• Data records
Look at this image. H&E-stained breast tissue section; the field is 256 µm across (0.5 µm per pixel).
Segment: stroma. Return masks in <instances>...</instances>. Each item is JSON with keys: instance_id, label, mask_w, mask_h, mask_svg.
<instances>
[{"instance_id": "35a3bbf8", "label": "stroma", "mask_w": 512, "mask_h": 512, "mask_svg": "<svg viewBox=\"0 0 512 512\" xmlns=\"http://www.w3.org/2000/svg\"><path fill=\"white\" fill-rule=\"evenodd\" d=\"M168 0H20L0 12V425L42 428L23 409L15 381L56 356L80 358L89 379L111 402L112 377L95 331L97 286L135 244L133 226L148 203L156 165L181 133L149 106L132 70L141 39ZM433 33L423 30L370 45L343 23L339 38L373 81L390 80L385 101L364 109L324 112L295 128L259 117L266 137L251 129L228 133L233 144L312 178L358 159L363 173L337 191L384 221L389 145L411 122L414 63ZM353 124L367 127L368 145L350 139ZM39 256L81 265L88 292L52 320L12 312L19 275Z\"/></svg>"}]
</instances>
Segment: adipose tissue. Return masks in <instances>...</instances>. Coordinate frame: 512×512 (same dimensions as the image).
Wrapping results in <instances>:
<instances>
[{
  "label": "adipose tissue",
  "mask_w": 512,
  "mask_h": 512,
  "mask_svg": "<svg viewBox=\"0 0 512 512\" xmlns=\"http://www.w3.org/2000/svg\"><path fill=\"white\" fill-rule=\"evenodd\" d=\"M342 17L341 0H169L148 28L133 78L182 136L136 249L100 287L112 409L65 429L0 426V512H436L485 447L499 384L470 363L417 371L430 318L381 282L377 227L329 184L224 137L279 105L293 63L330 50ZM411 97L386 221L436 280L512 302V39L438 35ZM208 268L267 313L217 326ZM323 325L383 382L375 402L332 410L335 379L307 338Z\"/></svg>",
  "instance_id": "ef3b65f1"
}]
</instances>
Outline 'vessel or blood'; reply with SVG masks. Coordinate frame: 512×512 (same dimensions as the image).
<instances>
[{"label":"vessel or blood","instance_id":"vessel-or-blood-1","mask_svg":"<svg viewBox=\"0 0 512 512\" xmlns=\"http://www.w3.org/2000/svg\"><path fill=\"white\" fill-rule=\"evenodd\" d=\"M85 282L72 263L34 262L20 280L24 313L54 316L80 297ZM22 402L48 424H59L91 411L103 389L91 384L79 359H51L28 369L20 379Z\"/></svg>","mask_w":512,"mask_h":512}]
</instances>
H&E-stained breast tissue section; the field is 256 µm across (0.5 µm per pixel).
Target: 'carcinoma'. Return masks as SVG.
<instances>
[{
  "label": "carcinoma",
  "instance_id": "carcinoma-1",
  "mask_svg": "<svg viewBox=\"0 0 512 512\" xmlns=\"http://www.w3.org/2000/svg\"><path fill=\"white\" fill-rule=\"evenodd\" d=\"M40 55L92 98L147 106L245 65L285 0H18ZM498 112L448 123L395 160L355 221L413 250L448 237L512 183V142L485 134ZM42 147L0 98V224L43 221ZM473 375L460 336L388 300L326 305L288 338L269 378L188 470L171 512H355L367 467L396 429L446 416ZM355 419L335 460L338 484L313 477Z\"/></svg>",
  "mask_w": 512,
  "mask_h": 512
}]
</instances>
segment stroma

• WHAT THE EXERCISE ASKS
Return each line of the data that contains the string "breast".

• SOLUTION TO THIS TASK
Look at this image. H&E-stained breast tissue section; the field is 256 µm across (0.5 µm per pixel).
H&E-stained breast tissue section; the field is 256 µm across (0.5 µm per pixel).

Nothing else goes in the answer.